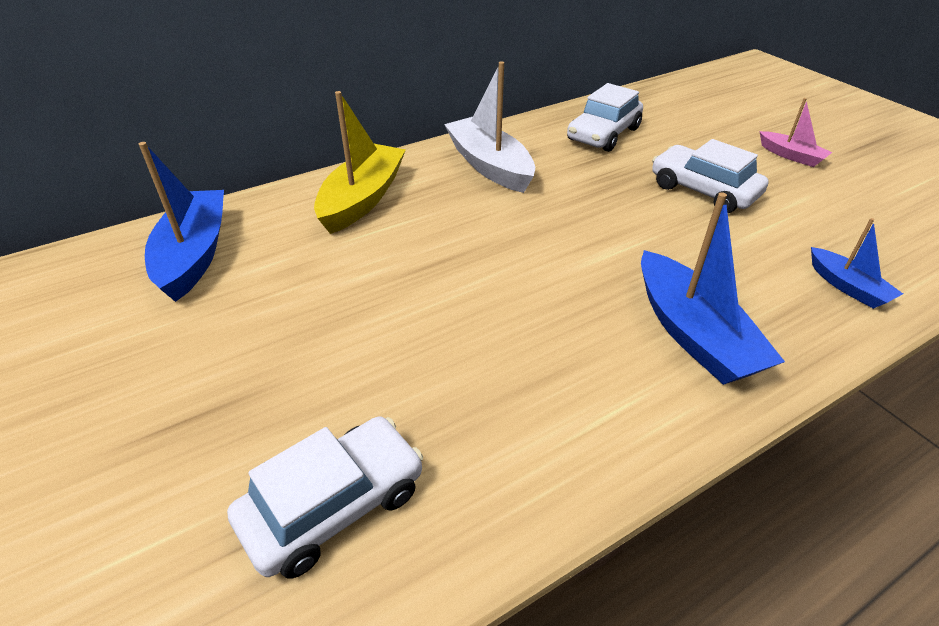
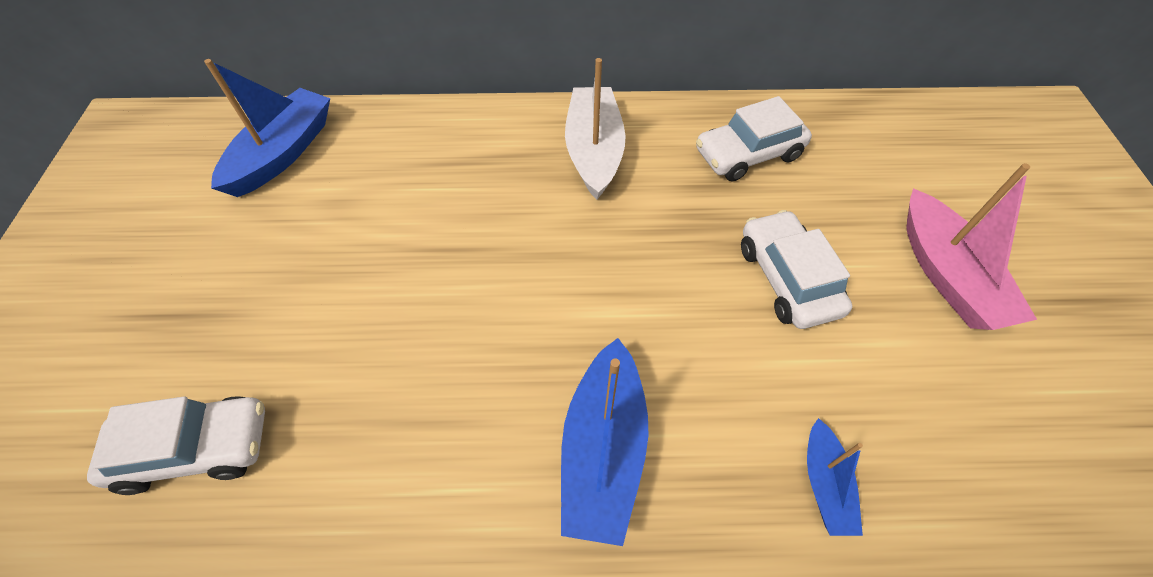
camera: 30 degrees right, 15 degrees up
(362, 199) = (450, 146): yellow boat -> none
(791, 156) = (947, 275): pink boat -> pink boat, size x1.83

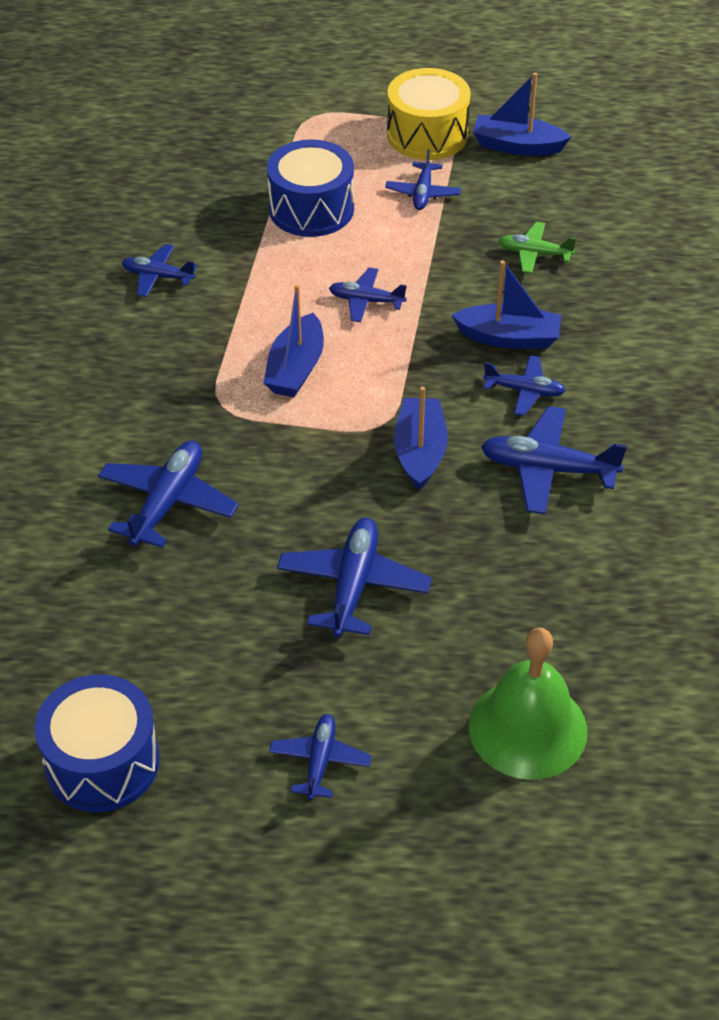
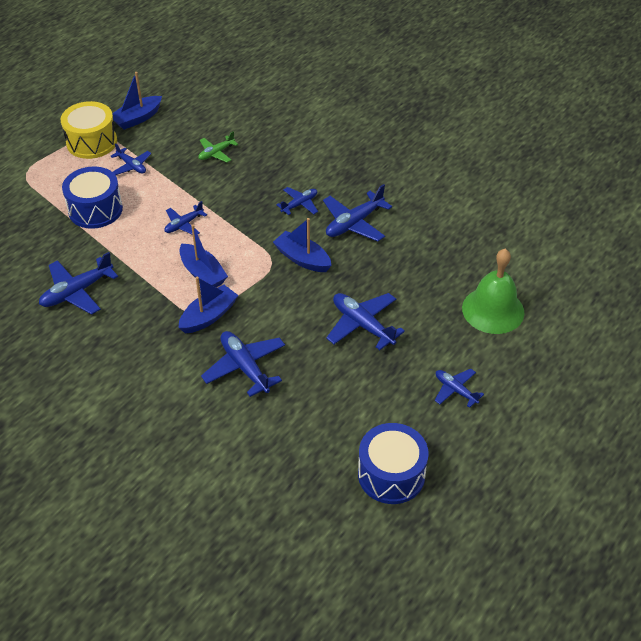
camera: 55 degrees left, 0 degrees up
(158, 276) = (77, 292): blue plane -> blue plane, size x1.64
(509, 337) = (261, 191): blue boat -> blue boat (209, 316)

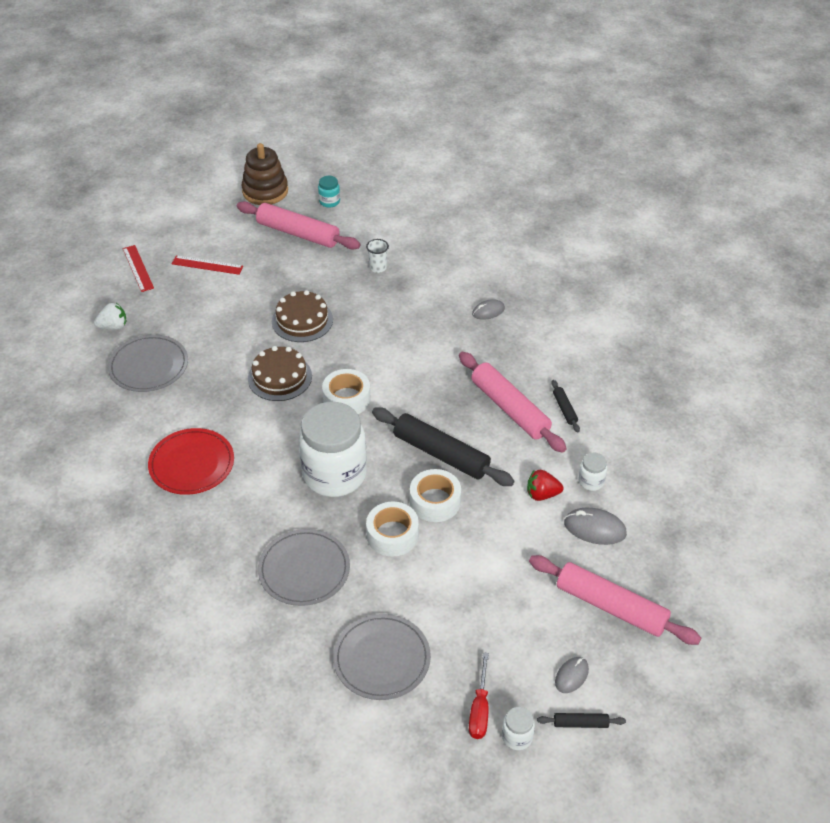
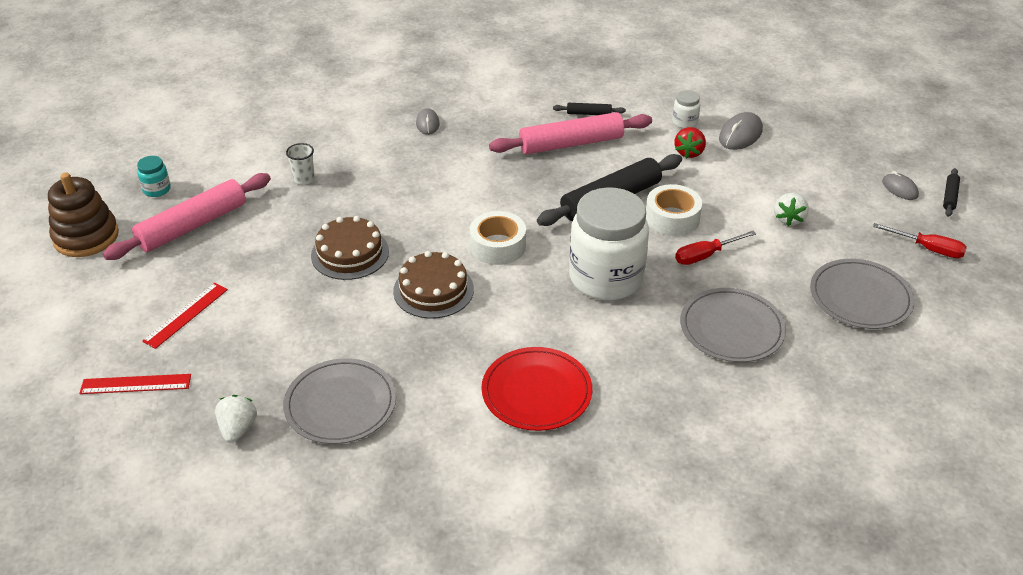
camera: 70 degrees left, 5 degrees down
(392, 535) = (705, 255): white tape -> red screwdriver
(474, 588) = (788, 219): none -> white strawberry
(517, 737) = (960, 234): white jar -> none
(611, 606) = (830, 149): pink rolling pin -> none

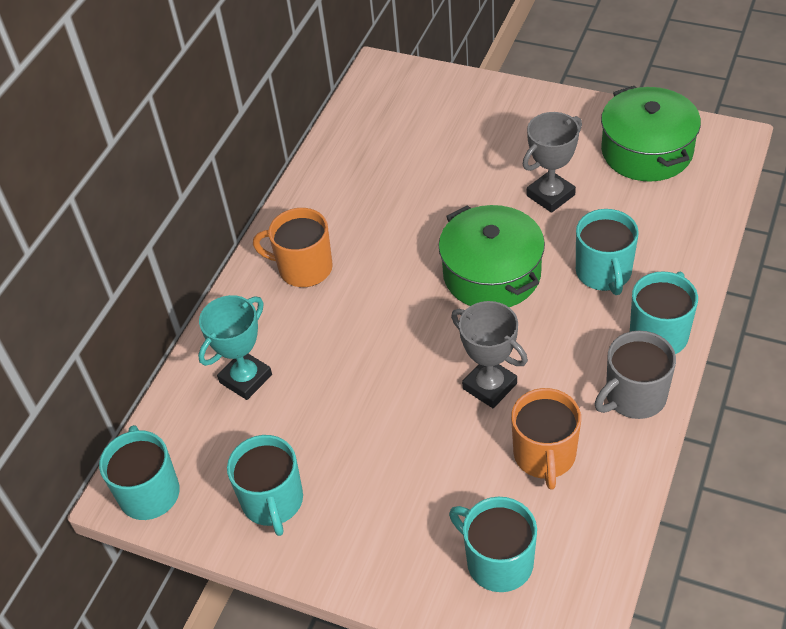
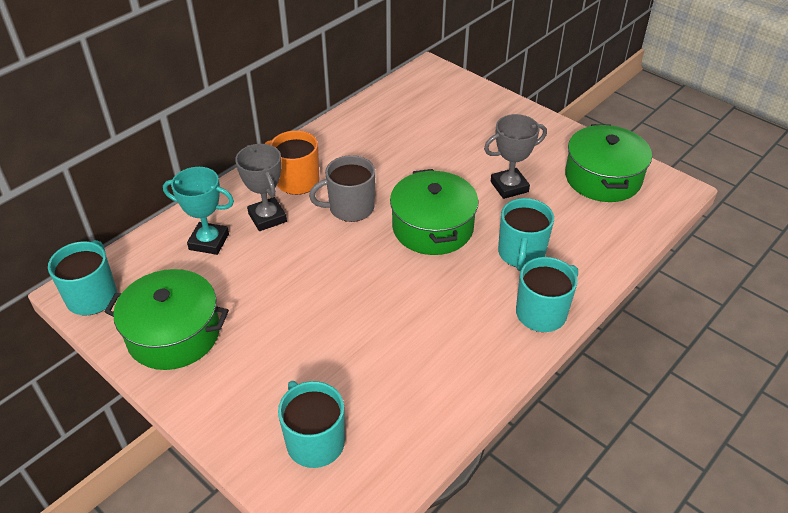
camera: 15 degrees right, 5 degrees down
(245, 378) = (209, 242): turquoise trophy -> turquoise trophy turned 45 degrees clockwise
(273, 502) = (173, 334): turquoise mug -> green pot
(489, 386) = (384, 307): grey trophy -> grey trophy (267, 217)
(544, 456) = (398, 373): orange mug -> none
(634, 397) = (495, 353): grey mug -> grey mug (350, 208)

┄┄┄┄┄┄┄┄┄┄

> **Exercise aim**: Please give again the entries word for word, starting at the first line and ending with the line that contains "camera: 70 degrees left, 5 degrees down"; include both of those lines but none of the pictures.

> **Task solution**:
camera: 30 degrees right, 15 degrees up
(362, 199) = (450, 146): yellow boat -> none
(791, 156) = (947, 275): pink boat -> pink boat, size x1.83

camera: 55 degrees left, 0 degrees up
(158, 276) = (77, 292): blue plane -> blue plane, size x1.64
(509, 337) = (261, 191): blue boat -> blue boat (209, 316)

camera: 70 degrees left, 5 degrees down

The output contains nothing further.